▶ [AIM OF THE TASK]: Exact copy, pictures excluded: write out every line below.

(Ordered polygon vertices)
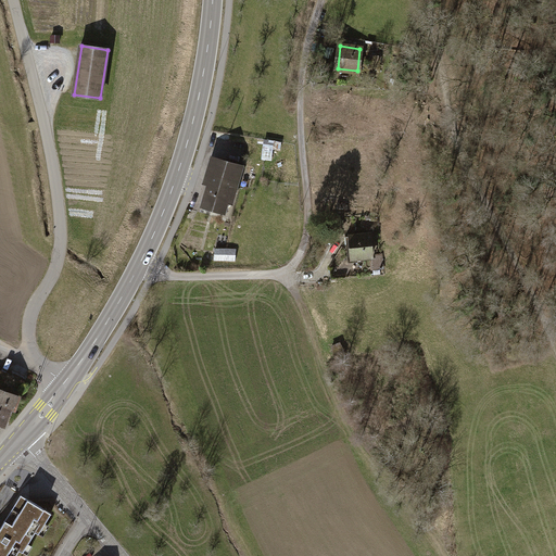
[(273,160),(274,150),(281,151),(282,141),(265,139),(263,160),(273,160)]
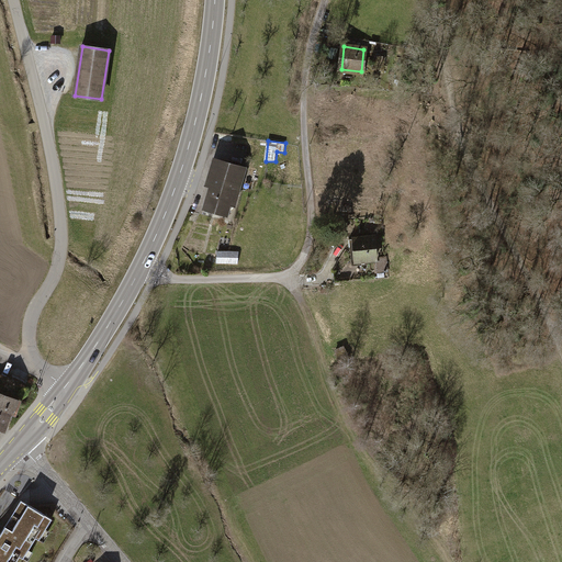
[(229,166),(218,163),(205,209),(226,215),(229,203),(234,205),(246,167),(231,163),(229,166)]
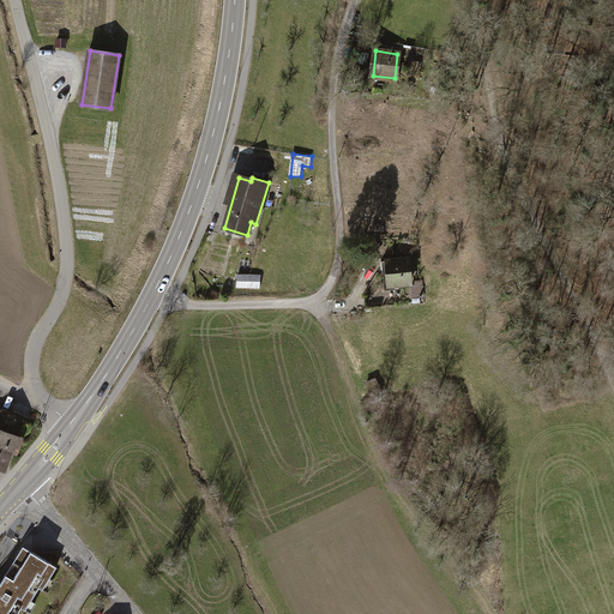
[(375,241),(366,242),(367,257),(377,256),(375,241)]
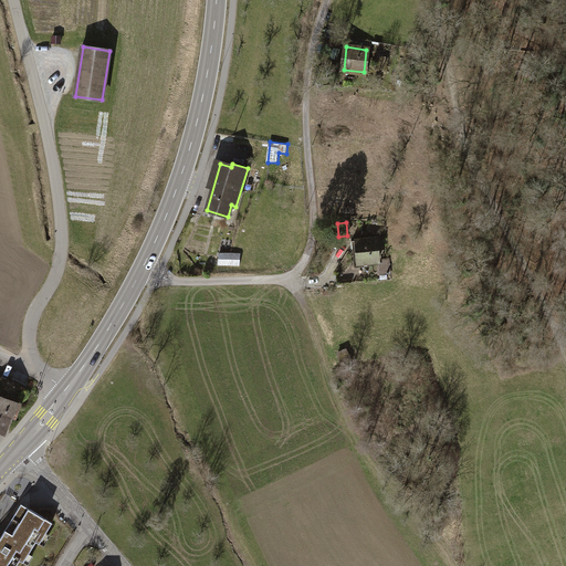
[(377,239),(352,241),(352,250),(357,249),(358,262),(378,261),(377,239)]
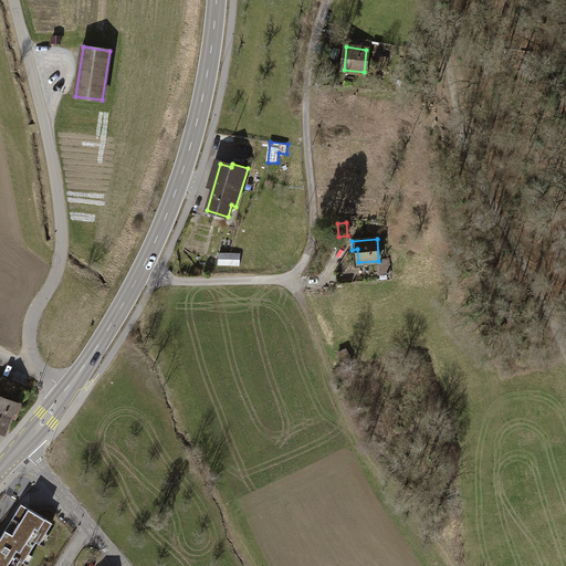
[(219,266),(241,268),(241,253),(219,252),(219,266)]
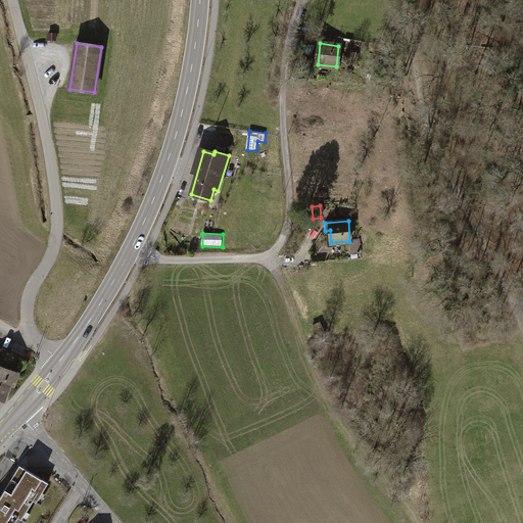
[(359,243),(350,244),(350,253),(360,253),(359,243)]
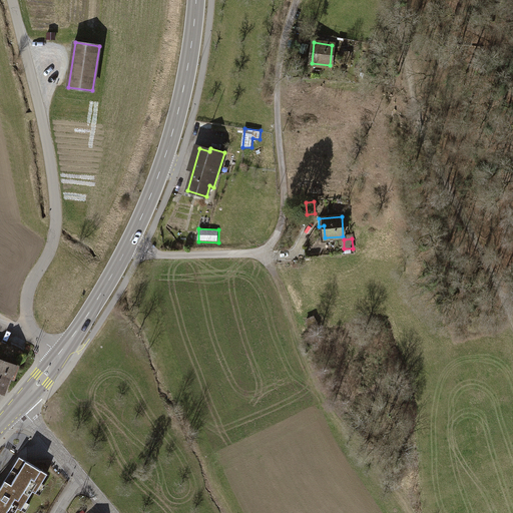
[(17,365),(0,358),(0,391),(3,393),(9,377),(12,379),(17,365)]
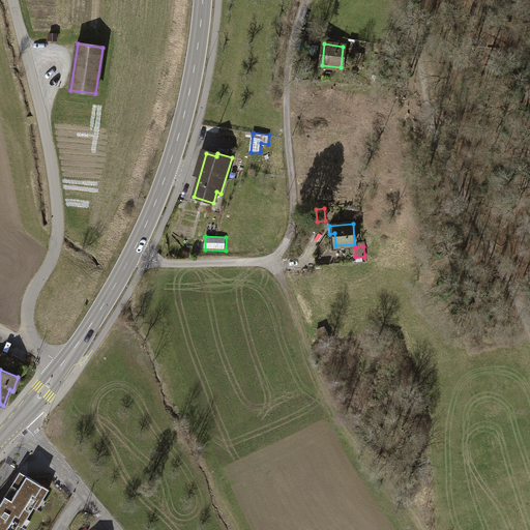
[(49,490),(20,471),(0,503),(0,529),(15,529),(24,517),(27,519),(39,497),(42,499),(49,490)]
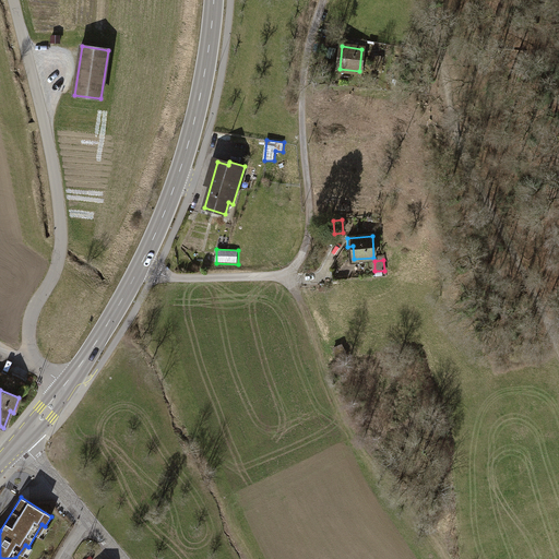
All buildings are outlined.
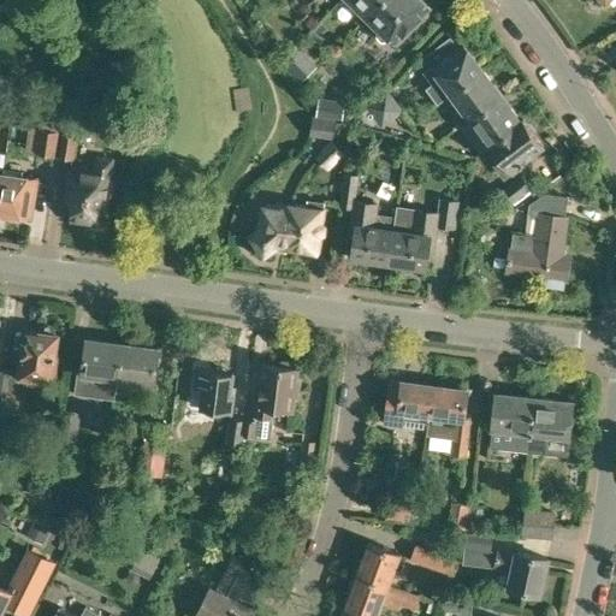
[(350,0),(367,16),(381,0),(350,0)]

▶ [PROBLEM SOLUTION]:
[(273,160),(274,150),(281,151),(282,141),(265,139),(263,160),(273,160)]
[(229,166),(218,163),(205,209),(226,215),(229,203),(234,205),(246,167),(231,163),(229,166)]
[(375,241),(366,242),(367,257),(377,256),(375,241)]
[(377,239),(352,241),(352,250),(357,249),(358,262),(378,261),(377,239)]
[(219,266),(241,268),(241,253),(219,252),(219,266)]
[(359,243),(350,244),(350,253),(360,253),(359,243)]
[(17,365),(0,358),(0,391),(3,393),(9,377),(12,379),(17,365)]
[(49,490),(20,471),(0,503),(0,529),(15,529),(24,517),(27,519),(39,497),(42,499),(49,490)]
All buildings are outlined.
[(350,0),(367,16),(381,0),(350,0)]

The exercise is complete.